• **Task item**
I'd like the records transcribed exactly, leaving the images out.

• **Exercise material**
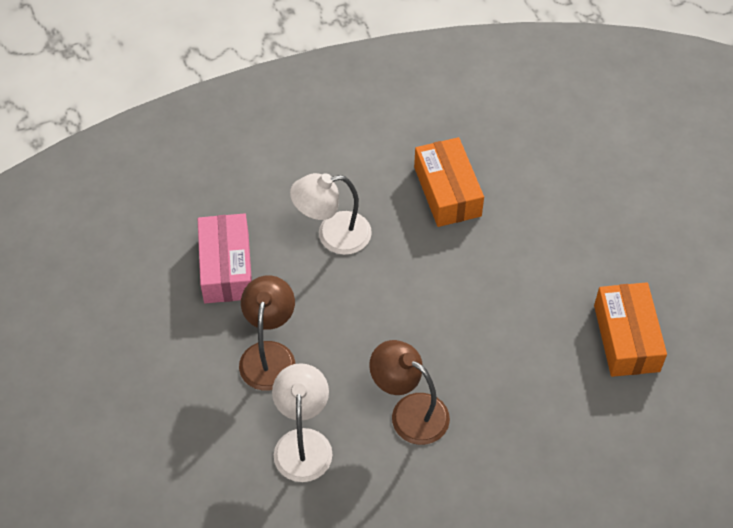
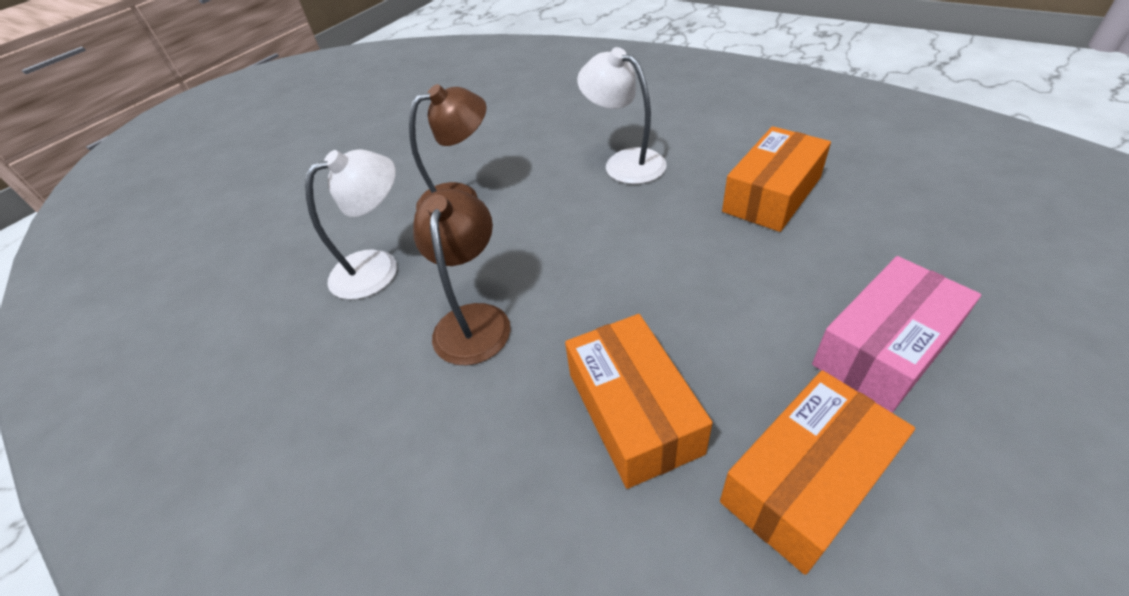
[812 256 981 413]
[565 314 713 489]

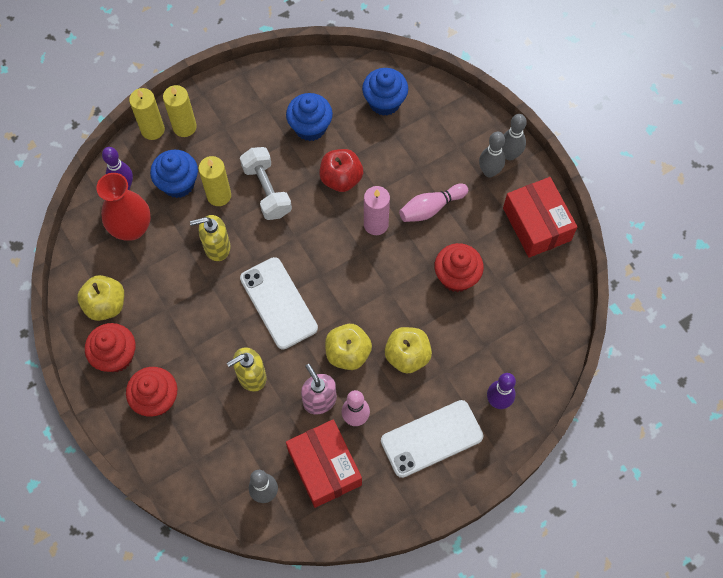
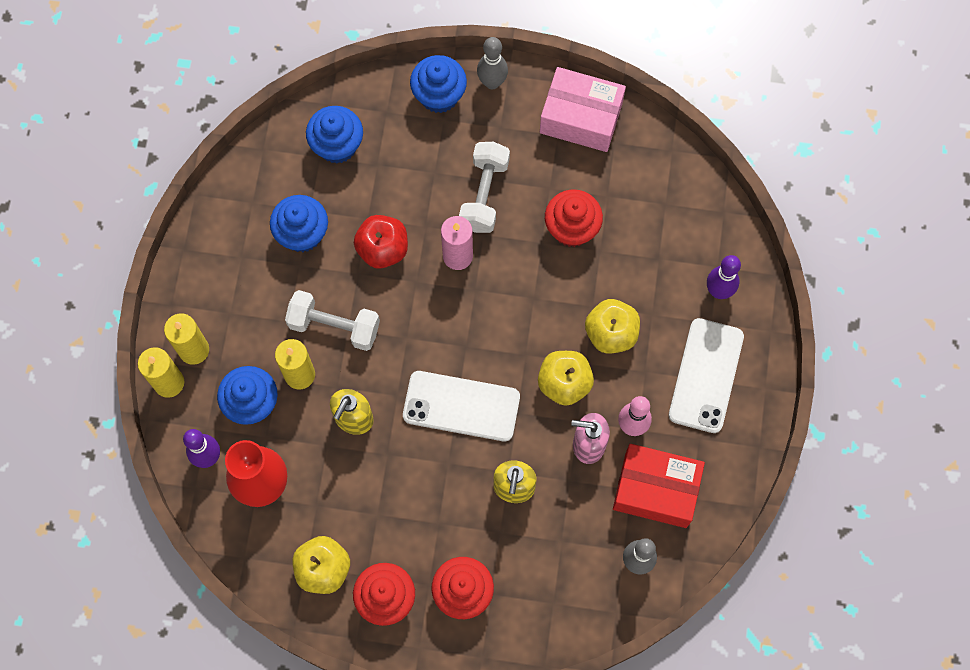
[459 142 510 233]
[479 132 505 178] (first image)
[540 67 626 152]
[410 55 467 113]

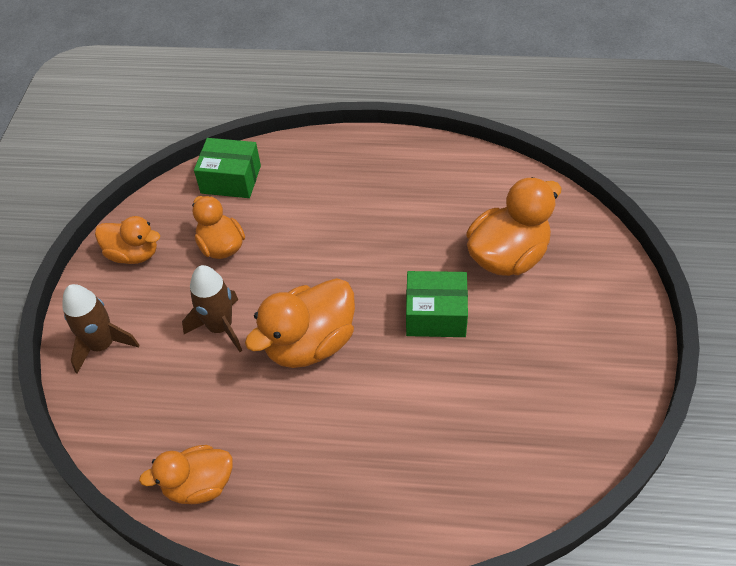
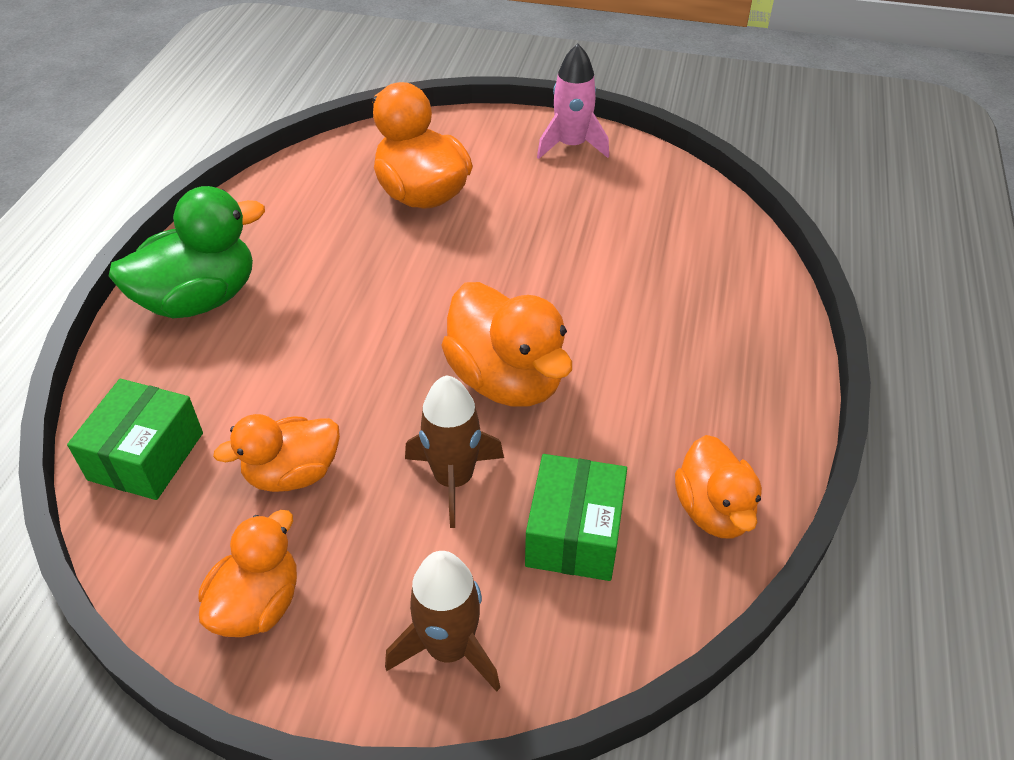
[525 454 627 581]
[109 186 265 318]
[537 44 609 159]

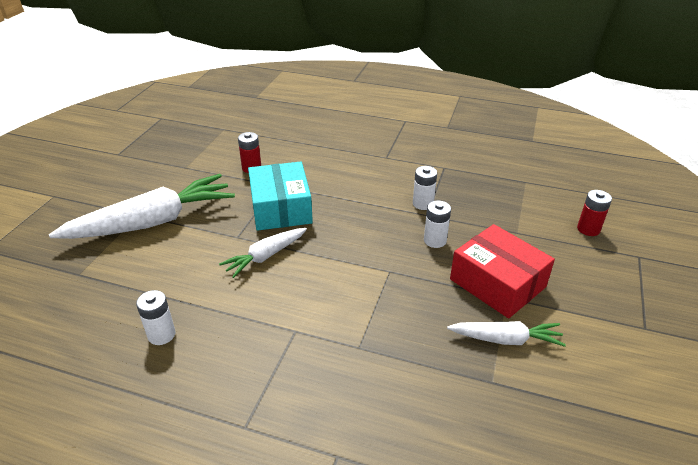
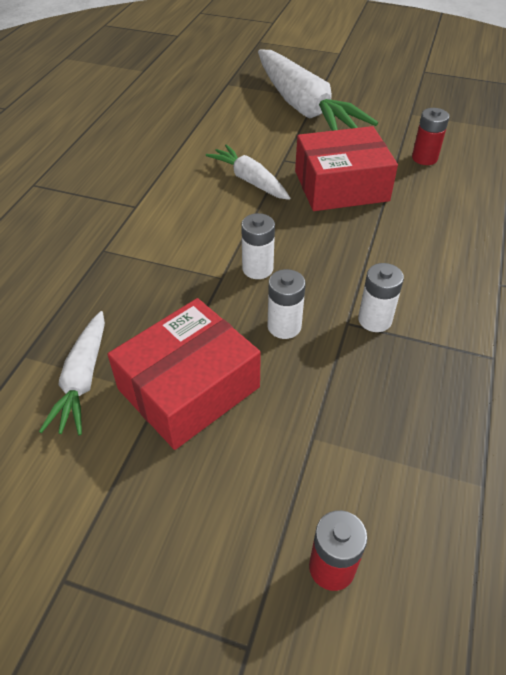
[241 213 275 279]
[295 126 398 211]

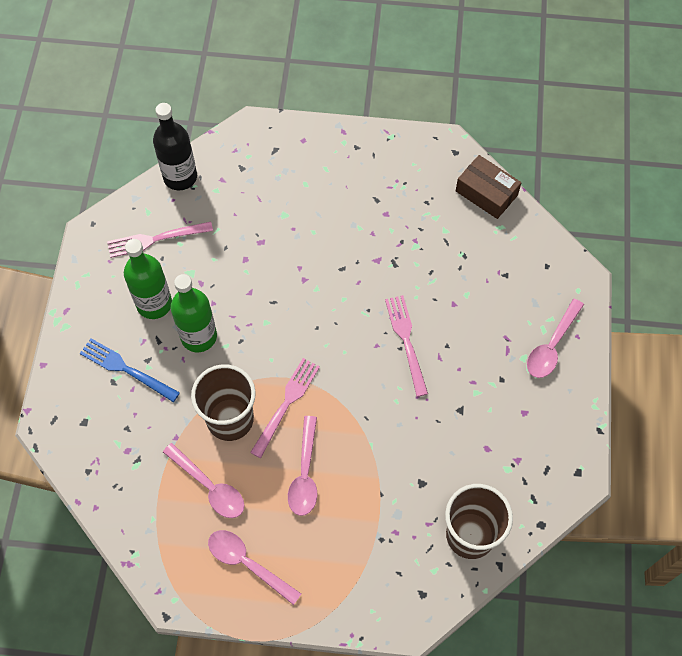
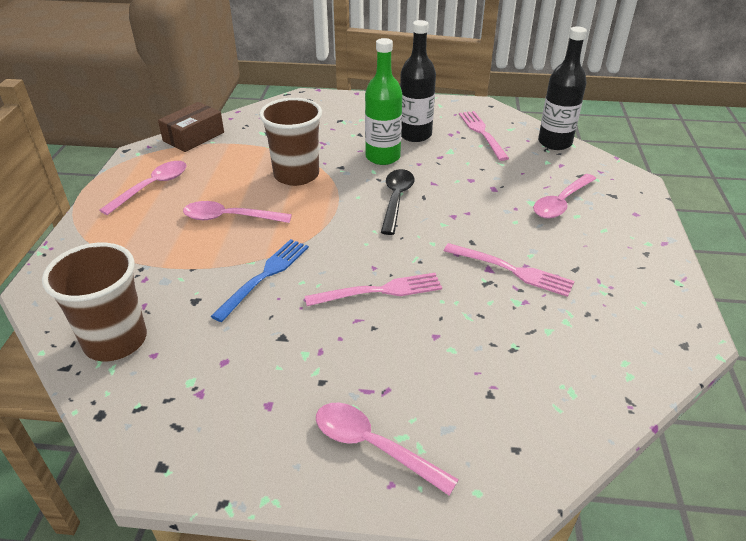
[211 239 309 322]
[400 20 436 142]
[533 174 596 218]
[444 243 575 297]
[158 102 224 152]
[381 169 414 235]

• **Reply**
[812 256 981 413]
[565 314 713 489]

[459 142 510 233]
[479 132 505 178] (first image)
[540 67 626 152]
[410 55 467 113]

[525 454 627 581]
[109 186 265 318]
[537 44 609 159]

[241 213 275 279]
[295 126 398 211]

[211 239 309 322]
[400 20 436 142]
[533 174 596 218]
[444 243 575 297]
[158 102 224 152]
[381 169 414 235]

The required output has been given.